(Records drawn from a dataset)
Segment Open

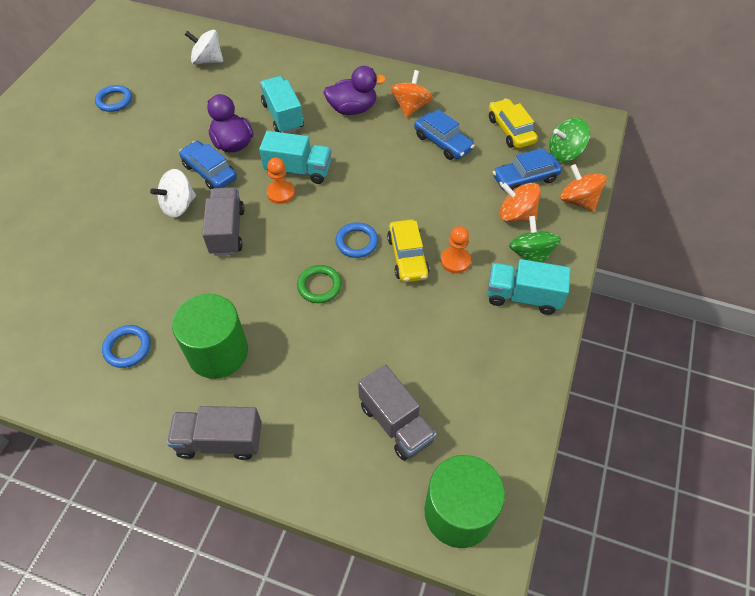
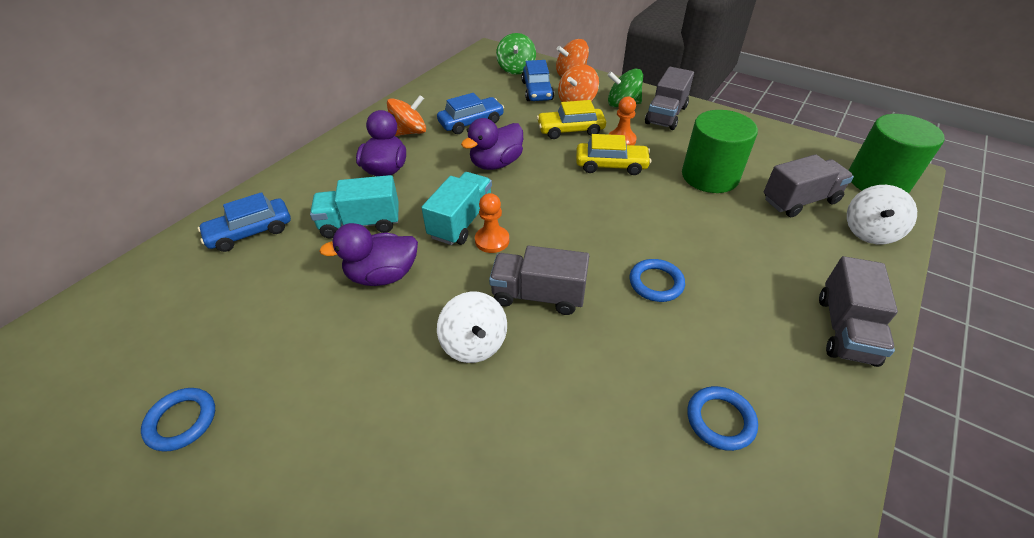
camera: 75 degrees left, 10 degrees down
(207, 60) = (187, 287): white spinning top -> white spinning top (869, 232)
(209, 172) = (423, 304): blue car -> blue car (250, 232)
(218, 352) = (725, 321): green cylinder -> green cylinder (709, 176)
(319, 286) = (638, 227): green ring -> none
(357, 242) = (584, 193): blue ring -> blue ring (656, 283)
(382, 174) = (496, 163): none -> purple duck
(410, 107) = (409, 132): orange spinning top -> orange spinning top turned 120 degrees clockwise
(511, 130) = (476, 87): yellow car -> yellow car (570, 130)
(523, 296) = (666, 115): turquoise truck -> grey truck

Segment Closed

WHAT THE TASK REQUIRES:
When you transcribe the entries above, begin at their first line, end with the line containing "(319, 286) = (638, 227): green ring -> none", and copy each line exactly without any picture.

ANSWER TO THIS TASK:
camera: 75 degrees left, 10 degrees down
(207, 60) = (187, 287): white spinning top -> white spinning top (869, 232)
(209, 172) = (423, 304): blue car -> blue car (250, 232)
(218, 352) = (725, 321): green cylinder -> green cylinder (709, 176)
(319, 286) = (638, 227): green ring -> none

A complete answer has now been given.